Start of RECORDS SHOWN
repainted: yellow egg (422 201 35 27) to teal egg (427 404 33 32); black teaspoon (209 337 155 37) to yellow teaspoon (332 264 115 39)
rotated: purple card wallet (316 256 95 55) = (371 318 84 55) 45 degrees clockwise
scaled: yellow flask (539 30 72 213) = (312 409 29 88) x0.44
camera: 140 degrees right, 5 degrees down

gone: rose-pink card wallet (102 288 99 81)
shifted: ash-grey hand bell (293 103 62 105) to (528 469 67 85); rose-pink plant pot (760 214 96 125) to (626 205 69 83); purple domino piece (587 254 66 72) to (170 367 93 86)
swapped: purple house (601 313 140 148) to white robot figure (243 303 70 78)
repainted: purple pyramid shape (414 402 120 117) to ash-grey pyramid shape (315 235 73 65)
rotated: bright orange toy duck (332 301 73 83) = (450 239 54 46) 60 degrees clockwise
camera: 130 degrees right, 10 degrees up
End of RECORDS SHOWN
Start of RECORDS SHOWN
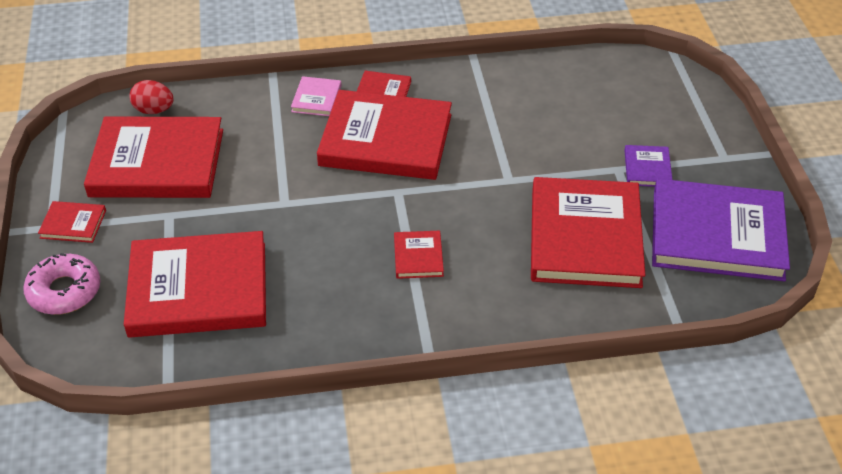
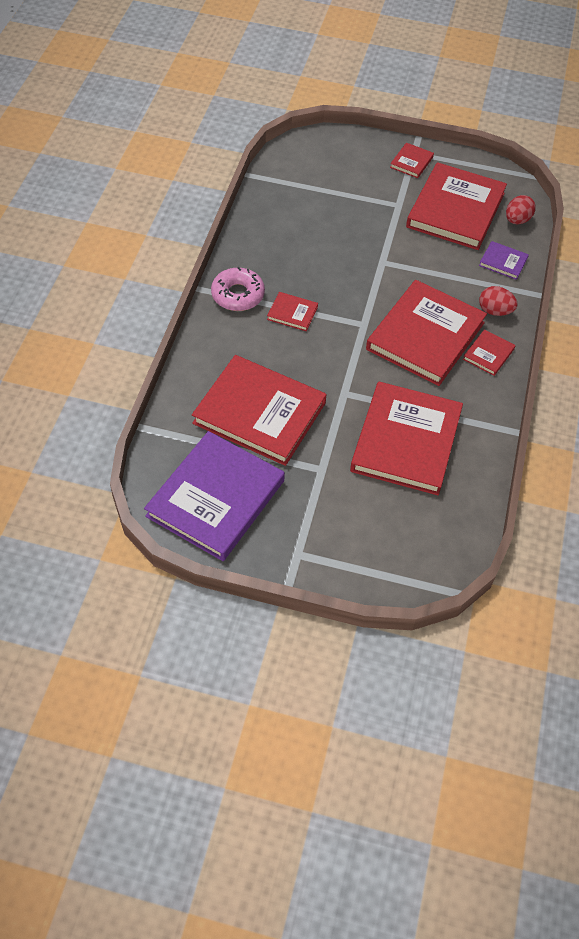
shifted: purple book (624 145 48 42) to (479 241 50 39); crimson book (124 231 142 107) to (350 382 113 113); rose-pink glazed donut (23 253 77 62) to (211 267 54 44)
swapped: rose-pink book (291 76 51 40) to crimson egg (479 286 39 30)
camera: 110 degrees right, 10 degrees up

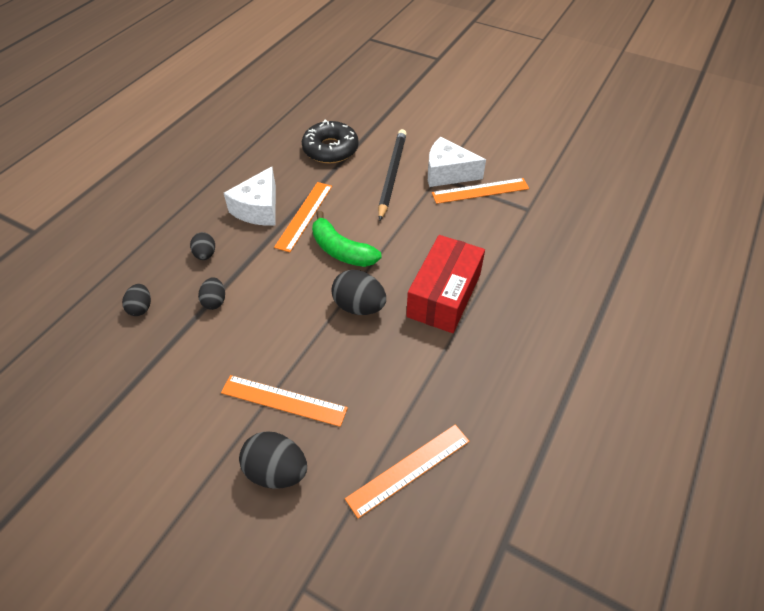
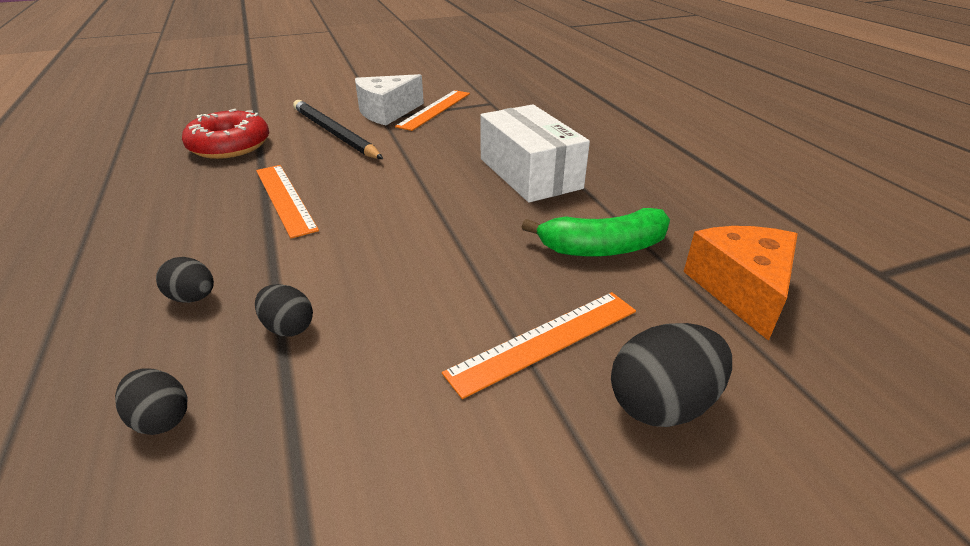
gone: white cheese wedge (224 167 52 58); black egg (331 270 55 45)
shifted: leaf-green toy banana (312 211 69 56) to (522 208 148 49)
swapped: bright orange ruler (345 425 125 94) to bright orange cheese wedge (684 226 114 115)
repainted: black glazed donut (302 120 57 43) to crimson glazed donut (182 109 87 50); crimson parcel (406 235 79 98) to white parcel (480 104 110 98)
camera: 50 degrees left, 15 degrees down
End of RECORDS SHOWN
→ **TASK GOAL**: Could you copy each line of the material that holds "yellow"?

→ **WRITTEN RESPONSE**:
repainted: yellow egg (422 201 35 27) to teal egg (427 404 33 32); black teaspoon (209 337 155 37) to yellow teaspoon (332 264 115 39)
scaled: yellow flask (539 30 72 213) = (312 409 29 88) x0.44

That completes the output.